[Scene edit records]
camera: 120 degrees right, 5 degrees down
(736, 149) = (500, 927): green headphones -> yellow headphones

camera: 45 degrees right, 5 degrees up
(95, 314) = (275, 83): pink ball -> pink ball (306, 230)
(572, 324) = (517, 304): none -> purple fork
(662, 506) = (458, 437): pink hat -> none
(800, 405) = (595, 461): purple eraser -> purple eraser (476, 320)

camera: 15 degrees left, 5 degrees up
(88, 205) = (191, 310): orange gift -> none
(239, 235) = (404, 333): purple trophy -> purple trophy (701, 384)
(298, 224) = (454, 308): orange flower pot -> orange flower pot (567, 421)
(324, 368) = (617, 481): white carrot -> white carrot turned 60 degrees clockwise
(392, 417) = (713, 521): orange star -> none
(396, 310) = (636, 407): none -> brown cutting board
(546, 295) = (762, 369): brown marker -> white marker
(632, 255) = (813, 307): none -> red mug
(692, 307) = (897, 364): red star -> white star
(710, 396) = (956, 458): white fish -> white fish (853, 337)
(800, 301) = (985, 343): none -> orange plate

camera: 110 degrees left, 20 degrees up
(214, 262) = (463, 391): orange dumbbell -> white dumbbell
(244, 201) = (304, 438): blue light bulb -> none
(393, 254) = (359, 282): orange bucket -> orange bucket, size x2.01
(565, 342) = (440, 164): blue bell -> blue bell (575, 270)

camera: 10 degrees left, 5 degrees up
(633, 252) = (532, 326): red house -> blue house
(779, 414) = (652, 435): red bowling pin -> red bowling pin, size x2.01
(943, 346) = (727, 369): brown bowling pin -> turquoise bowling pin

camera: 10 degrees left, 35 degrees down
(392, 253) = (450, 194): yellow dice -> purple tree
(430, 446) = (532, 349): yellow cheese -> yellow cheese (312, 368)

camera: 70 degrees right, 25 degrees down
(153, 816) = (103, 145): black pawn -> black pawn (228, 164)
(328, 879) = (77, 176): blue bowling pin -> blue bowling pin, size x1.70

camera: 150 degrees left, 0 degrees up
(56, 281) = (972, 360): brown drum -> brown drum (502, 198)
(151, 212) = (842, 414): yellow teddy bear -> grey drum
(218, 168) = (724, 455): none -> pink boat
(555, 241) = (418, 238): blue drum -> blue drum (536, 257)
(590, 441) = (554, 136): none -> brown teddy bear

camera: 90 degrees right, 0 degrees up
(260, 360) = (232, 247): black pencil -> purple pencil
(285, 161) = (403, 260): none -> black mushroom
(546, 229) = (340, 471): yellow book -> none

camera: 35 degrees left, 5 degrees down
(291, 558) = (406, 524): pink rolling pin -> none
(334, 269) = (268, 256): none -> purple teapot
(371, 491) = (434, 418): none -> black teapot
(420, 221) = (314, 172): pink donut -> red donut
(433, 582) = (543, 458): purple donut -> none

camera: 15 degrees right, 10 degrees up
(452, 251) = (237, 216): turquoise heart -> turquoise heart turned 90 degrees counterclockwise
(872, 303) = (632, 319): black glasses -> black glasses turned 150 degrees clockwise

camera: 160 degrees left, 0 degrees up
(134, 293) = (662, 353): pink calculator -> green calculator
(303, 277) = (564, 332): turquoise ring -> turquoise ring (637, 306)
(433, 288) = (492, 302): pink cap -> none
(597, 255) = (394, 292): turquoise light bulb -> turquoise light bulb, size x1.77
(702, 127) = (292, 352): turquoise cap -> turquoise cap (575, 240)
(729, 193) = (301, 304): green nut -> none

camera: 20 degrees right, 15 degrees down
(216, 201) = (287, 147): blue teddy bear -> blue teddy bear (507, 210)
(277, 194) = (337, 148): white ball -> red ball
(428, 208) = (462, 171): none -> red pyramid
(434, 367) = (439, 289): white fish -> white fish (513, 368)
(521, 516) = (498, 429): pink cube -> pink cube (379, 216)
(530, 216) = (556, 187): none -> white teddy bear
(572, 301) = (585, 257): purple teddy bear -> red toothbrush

■ **Problem to work on**: Please state the number of lines above that hold the string "turned", with nothing else added.

■ **Result of this exercise**: 3